-- The problem --
Rewrite the listing from its first line through the line that contains "white star: rotated 30 degrees clockwise", swapping every "pink pentagon" for "violet pentagon" and keeping everything else the same.

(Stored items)
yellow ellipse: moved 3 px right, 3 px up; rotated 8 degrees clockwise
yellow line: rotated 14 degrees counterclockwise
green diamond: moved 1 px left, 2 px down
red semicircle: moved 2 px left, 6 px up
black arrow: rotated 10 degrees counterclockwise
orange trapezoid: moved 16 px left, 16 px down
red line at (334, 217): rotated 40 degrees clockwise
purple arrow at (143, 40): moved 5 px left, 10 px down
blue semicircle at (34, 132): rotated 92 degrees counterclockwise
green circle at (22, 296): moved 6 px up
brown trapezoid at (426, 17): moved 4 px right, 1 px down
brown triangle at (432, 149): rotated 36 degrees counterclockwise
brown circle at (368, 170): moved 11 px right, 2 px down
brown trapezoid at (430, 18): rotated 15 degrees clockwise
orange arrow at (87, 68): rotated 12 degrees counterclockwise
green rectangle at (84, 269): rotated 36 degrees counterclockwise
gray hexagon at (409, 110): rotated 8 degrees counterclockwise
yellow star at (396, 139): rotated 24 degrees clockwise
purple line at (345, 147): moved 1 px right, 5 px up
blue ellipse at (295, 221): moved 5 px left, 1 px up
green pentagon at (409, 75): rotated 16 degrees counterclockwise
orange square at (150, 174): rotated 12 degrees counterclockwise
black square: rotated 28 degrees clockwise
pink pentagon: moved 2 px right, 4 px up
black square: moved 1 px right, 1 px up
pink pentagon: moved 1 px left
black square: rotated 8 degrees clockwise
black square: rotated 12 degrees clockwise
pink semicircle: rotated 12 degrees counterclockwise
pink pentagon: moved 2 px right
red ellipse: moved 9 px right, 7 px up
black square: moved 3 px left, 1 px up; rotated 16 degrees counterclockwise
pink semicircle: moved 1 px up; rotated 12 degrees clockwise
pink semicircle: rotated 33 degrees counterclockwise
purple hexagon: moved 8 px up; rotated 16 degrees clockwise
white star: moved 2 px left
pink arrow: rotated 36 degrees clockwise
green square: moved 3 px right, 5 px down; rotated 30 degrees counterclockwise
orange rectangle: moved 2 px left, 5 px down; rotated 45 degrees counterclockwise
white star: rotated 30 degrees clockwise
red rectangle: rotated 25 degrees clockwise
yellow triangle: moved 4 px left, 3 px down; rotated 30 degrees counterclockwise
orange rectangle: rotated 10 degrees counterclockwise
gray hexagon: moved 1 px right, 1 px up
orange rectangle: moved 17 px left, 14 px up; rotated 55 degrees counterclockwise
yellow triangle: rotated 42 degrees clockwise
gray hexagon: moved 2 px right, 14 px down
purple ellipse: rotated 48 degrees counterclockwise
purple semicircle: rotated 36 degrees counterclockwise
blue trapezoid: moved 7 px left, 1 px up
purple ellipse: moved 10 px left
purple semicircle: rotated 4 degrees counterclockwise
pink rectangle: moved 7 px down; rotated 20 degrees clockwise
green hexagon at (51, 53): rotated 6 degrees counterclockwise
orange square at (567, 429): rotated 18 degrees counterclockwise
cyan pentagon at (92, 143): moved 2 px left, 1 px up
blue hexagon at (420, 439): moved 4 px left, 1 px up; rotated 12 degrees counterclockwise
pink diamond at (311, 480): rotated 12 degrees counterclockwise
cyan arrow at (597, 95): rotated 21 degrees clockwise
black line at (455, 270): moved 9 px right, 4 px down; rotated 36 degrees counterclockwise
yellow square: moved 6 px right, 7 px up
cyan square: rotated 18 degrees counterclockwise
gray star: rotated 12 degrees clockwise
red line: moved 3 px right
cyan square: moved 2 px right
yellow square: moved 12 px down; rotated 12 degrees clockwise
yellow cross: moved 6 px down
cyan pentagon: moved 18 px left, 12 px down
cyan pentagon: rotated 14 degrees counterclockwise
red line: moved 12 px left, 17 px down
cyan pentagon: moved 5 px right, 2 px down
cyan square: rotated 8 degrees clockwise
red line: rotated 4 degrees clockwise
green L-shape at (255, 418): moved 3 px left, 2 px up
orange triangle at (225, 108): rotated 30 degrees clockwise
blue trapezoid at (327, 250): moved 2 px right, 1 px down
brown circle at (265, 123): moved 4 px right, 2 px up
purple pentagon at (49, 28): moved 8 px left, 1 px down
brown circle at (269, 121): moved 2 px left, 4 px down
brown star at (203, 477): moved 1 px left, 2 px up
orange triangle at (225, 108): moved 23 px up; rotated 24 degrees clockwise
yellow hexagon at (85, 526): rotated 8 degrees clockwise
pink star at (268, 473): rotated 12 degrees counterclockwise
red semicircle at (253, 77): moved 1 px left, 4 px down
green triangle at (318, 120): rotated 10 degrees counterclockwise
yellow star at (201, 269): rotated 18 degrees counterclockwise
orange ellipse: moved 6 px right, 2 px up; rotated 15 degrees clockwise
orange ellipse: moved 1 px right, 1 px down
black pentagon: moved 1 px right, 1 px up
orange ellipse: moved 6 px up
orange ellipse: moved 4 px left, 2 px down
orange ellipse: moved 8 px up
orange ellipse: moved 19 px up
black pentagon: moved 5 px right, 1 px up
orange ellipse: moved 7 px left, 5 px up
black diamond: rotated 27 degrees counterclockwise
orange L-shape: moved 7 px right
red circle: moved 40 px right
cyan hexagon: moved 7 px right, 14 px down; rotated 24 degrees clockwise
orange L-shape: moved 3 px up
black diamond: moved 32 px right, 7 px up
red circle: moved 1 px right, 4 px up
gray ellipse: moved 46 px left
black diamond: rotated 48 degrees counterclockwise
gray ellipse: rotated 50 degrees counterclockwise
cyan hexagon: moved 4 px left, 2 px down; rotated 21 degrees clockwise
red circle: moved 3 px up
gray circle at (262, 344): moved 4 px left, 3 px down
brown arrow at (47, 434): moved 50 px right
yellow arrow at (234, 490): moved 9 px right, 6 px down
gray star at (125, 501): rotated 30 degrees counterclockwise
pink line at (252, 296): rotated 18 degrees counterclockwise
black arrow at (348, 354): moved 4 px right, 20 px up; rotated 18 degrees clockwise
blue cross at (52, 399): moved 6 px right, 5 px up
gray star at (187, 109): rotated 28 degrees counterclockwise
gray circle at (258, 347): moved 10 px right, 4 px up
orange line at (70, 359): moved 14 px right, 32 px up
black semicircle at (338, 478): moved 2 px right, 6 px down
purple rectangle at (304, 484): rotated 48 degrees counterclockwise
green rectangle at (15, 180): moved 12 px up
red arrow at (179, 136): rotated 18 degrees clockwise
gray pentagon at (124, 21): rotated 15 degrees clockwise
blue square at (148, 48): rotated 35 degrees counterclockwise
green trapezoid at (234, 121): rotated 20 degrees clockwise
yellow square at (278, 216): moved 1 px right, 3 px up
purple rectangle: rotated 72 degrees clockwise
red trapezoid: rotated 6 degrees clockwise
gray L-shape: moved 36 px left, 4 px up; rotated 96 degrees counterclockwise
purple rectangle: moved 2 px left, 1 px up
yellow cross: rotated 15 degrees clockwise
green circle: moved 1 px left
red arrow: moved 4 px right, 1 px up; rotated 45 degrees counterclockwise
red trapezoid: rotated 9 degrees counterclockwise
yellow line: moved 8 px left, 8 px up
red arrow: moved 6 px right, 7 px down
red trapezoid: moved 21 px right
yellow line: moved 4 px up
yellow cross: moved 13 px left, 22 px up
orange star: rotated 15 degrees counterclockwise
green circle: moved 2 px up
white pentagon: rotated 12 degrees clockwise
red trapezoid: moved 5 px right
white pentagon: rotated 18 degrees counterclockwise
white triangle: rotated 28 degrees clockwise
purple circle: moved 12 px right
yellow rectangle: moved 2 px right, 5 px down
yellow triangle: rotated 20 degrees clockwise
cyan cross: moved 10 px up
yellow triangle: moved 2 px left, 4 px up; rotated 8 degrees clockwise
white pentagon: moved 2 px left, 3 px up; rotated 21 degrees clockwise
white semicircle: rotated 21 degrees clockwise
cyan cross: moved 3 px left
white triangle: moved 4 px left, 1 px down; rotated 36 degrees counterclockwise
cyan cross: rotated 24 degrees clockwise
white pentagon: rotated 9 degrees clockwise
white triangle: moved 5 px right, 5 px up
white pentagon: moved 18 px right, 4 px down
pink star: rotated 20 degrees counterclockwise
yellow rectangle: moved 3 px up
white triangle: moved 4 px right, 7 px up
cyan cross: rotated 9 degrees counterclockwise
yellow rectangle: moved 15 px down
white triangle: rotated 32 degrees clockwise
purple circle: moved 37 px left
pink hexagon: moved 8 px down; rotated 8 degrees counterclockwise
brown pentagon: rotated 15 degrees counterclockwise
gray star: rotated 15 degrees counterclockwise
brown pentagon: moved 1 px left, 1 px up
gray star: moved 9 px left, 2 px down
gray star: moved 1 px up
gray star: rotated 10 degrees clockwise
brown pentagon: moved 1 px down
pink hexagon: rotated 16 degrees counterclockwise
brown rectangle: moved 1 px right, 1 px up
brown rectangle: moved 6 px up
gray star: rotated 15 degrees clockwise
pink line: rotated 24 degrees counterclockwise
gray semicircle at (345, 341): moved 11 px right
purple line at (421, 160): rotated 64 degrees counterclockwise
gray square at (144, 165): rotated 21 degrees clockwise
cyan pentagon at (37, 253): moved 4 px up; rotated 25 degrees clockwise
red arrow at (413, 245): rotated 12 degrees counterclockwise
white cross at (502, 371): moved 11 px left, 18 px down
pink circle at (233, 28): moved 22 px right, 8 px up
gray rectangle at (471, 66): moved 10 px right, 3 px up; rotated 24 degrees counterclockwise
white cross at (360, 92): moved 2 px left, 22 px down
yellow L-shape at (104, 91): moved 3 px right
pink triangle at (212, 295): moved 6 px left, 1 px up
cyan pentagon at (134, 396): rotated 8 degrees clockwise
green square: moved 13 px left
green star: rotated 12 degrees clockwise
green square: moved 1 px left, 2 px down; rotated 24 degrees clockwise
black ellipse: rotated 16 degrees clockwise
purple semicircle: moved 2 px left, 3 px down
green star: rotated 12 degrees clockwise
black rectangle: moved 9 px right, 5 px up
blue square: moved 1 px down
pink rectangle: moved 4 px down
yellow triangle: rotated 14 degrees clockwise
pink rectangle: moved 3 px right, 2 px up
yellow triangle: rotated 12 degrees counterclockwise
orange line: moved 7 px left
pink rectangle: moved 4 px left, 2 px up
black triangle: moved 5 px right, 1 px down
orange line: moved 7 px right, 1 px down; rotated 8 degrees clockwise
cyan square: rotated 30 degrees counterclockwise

-- Output of the task --
yellow ellipse: moved 3 px right, 3 px up; rotated 8 degrees clockwise
yellow line: rotated 14 degrees counterclockwise
green diamond: moved 1 px left, 2 px down
red semicircle: moved 2 px left, 6 px up
black arrow: rotated 10 degrees counterclockwise
orange trapezoid: moved 16 px left, 16 px down
red line at (334, 217): rotated 40 degrees clockwise
purple arrow at (143, 40): moved 5 px left, 10 px down
blue semicircle at (34, 132): rotated 92 degrees counterclockwise
green circle at (22, 296): moved 6 px up
brown trapezoid at (426, 17): moved 4 px right, 1 px down
brown triangle at (432, 149): rotated 36 degrees counterclockwise
brown circle at (368, 170): moved 11 px right, 2 px down
brown trapezoid at (430, 18): rotated 15 degrees clockwise
orange arrow at (87, 68): rotated 12 degrees counterclockwise
green rectangle at (84, 269): rotated 36 degrees counterclockwise
gray hexagon at (409, 110): rotated 8 degrees counterclockwise
yellow star at (396, 139): rotated 24 degrees clockwise
purple line at (345, 147): moved 1 px right, 5 px up
blue ellipse at (295, 221): moved 5 px left, 1 px up
green pentagon at (409, 75): rotated 16 degrees counterclockwise
orange square at (150, 174): rotated 12 degrees counterclockwise
black square: rotated 28 degrees clockwise
violet pentagon: moved 2 px right, 4 px up
black square: moved 1 px right, 1 px up
violet pentagon: moved 1 px left
black square: rotated 8 degrees clockwise
black square: rotated 12 degrees clockwise
pink semicircle: rotated 12 degrees counterclockwise
violet pentagon: moved 2 px right
red ellipse: moved 9 px right, 7 px up
black square: moved 3 px left, 1 px up; rotated 16 degrees counterclockwise
pink semicircle: moved 1 px up; rotated 12 degrees clockwise
pink semicircle: rotated 33 degrees counterclockwise
purple hexagon: moved 8 px up; rotated 16 degrees clockwise
white star: moved 2 px left
pink arrow: rotated 36 degrees clockwise
green square: moved 3 px right, 5 px down; rotated 30 degrees counterclockwise
orange rectangle: moved 2 px left, 5 px down; rotated 45 degrees counterclockwise
white star: rotated 30 degrees clockwise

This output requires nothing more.